# DESCRIPTION OF THE TASK:
Copy out exactly the lines below that run from the one holding "U4 pin OB: MB -> REV" to the one holding "U1 pin SW: REV -> LX", keeping both of those lines and no others.

══ RECORDS SUPPLIED ══

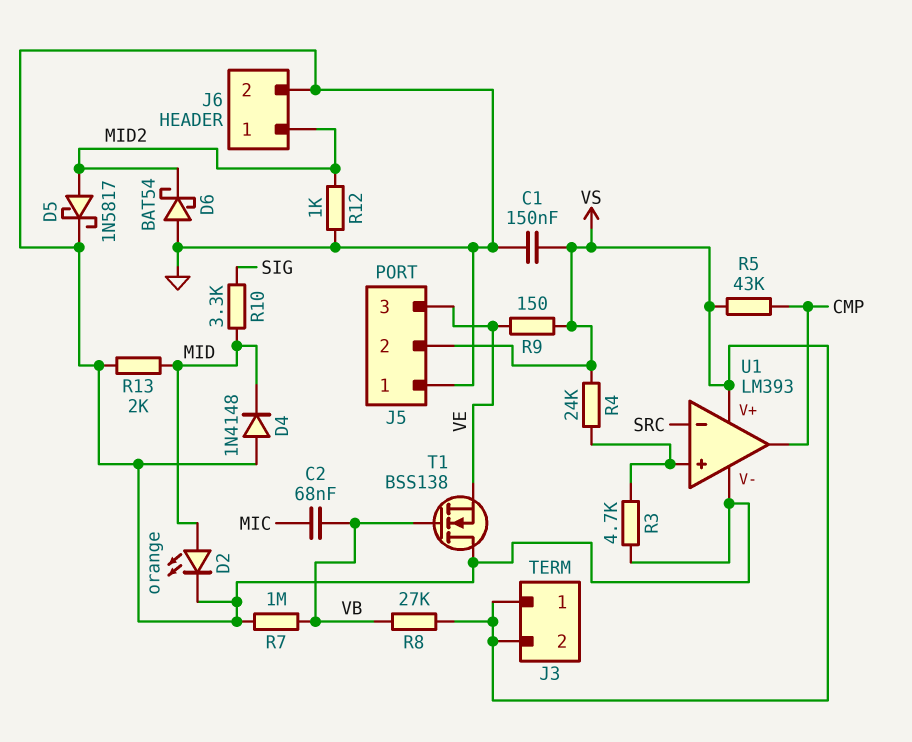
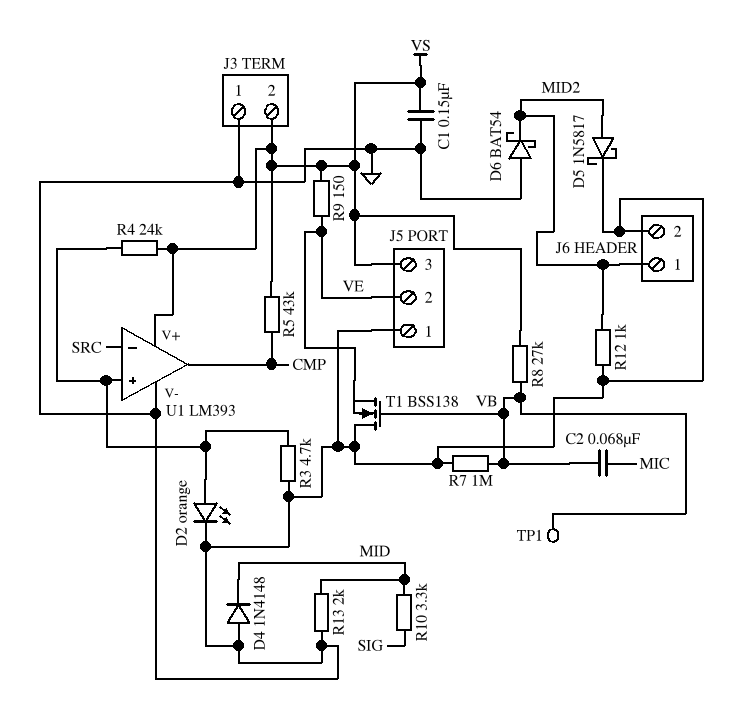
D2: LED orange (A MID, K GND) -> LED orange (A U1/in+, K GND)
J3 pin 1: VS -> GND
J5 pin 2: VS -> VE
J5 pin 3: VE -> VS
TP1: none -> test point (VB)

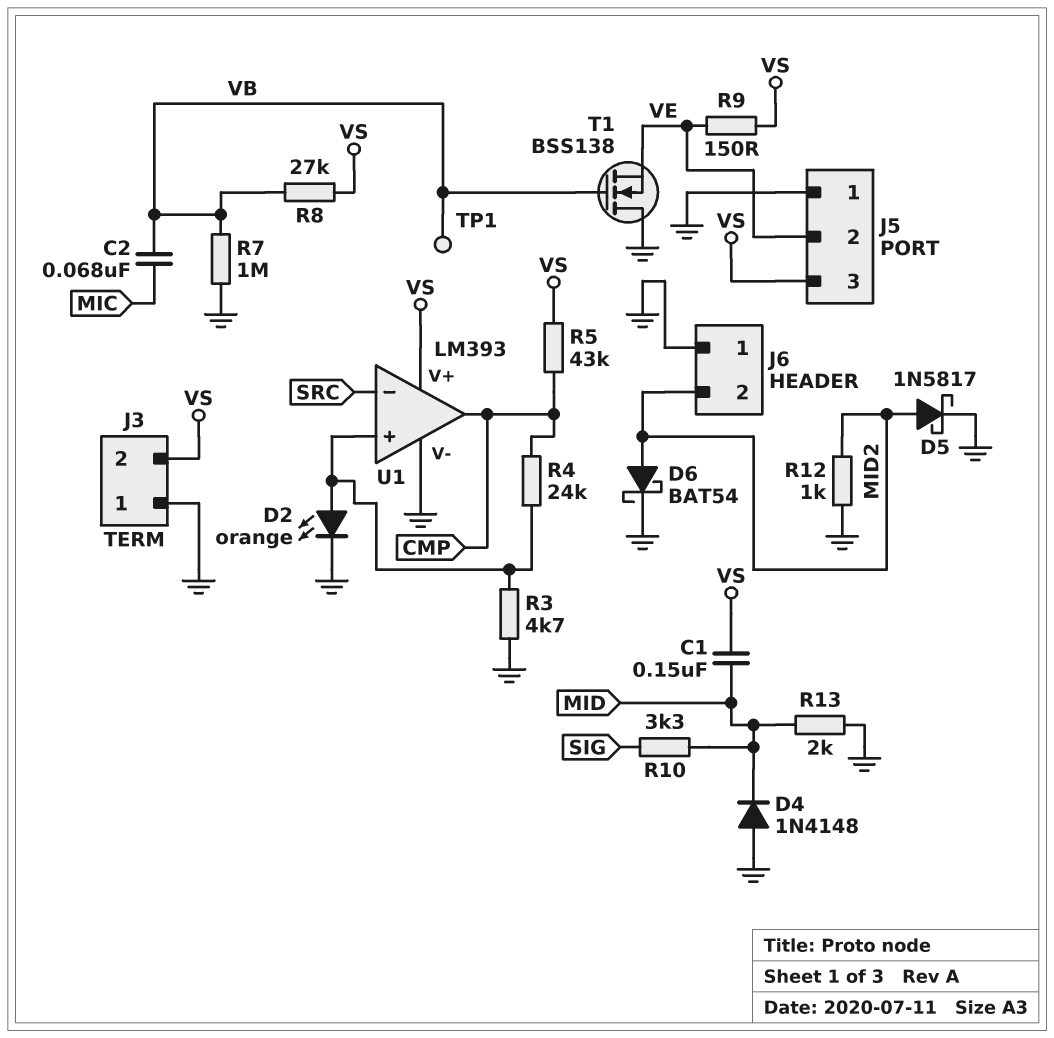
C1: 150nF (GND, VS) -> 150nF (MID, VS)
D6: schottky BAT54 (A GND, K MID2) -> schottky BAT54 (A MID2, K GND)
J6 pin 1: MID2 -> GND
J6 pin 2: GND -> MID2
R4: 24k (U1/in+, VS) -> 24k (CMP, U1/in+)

═══
══ RECORDS SUPPLIED ══

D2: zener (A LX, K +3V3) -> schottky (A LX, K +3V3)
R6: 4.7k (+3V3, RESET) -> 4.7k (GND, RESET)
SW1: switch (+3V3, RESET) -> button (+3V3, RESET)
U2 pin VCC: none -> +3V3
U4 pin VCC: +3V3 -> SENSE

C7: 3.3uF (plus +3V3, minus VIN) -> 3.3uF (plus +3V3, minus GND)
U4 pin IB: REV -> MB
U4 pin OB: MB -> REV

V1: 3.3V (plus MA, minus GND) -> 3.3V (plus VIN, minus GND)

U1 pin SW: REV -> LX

═══

# TASK RESULT:
U4 pin OB: MB -> REV

V1: 3.3V (plus MA, minus GND) -> 3.3V (plus VIN, minus GND)

U1 pin SW: REV -> LX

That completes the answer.